Dataset content:

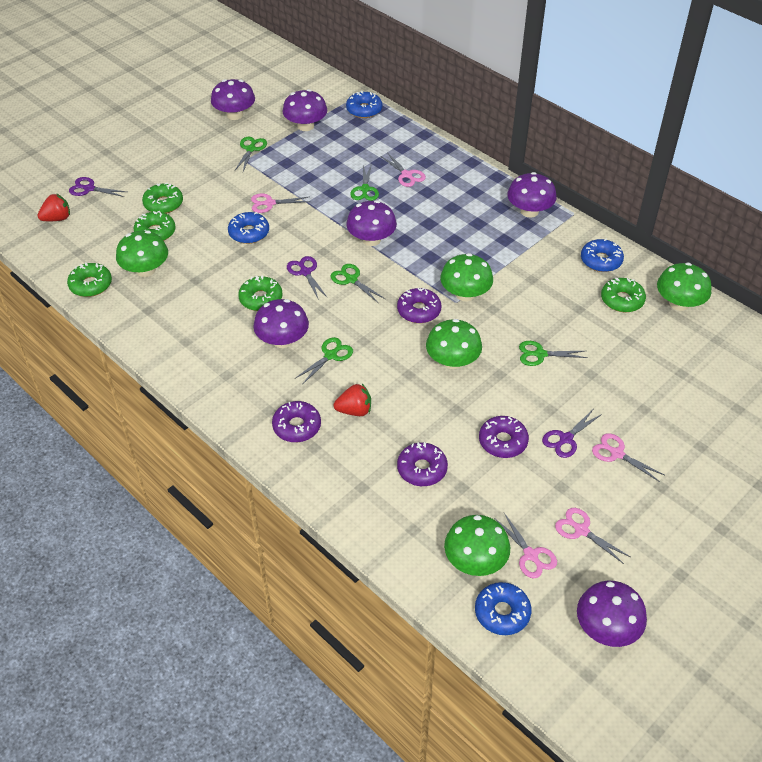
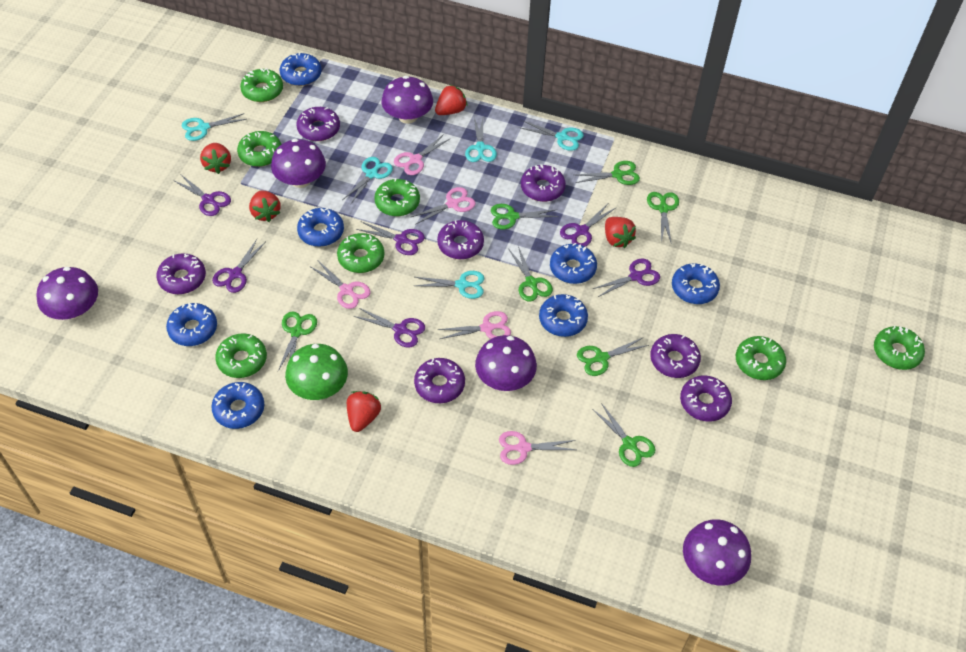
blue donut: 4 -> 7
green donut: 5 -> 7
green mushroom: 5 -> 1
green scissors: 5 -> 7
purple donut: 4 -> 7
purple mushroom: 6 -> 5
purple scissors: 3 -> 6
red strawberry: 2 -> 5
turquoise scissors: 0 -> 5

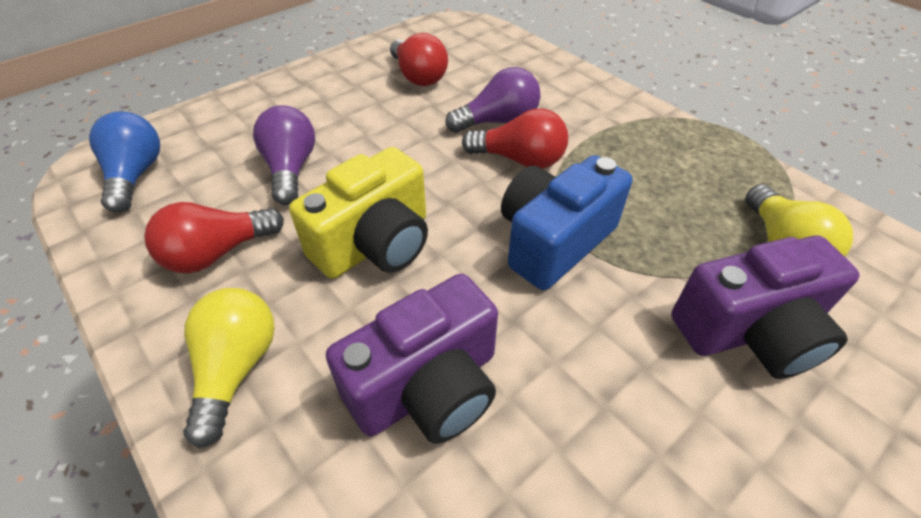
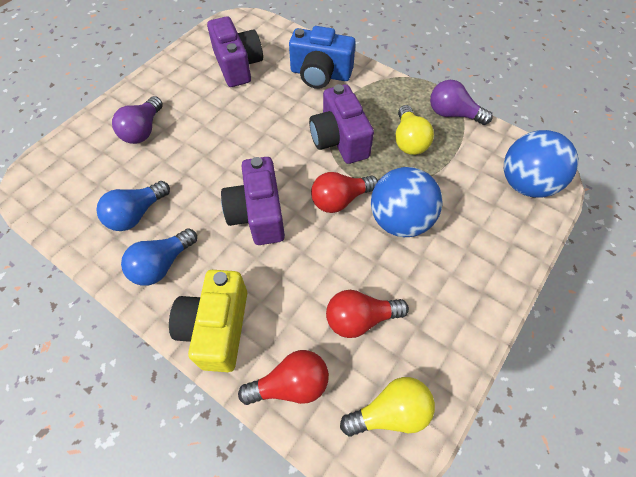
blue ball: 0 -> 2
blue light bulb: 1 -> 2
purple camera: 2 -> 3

Work to be completed:
Return the data exactly as it stands, minus the pictures.

Response to this exercise:
blue donut: 4 -> 7
green donut: 5 -> 7
green mushroom: 5 -> 1
green scissors: 5 -> 7
purple donut: 4 -> 7
purple mushroom: 6 -> 5
purple scissors: 3 -> 6
red strawberry: 2 -> 5
turquoise scissors: 0 -> 5

blue ball: 0 -> 2
blue light bulb: 1 -> 2
purple camera: 2 -> 3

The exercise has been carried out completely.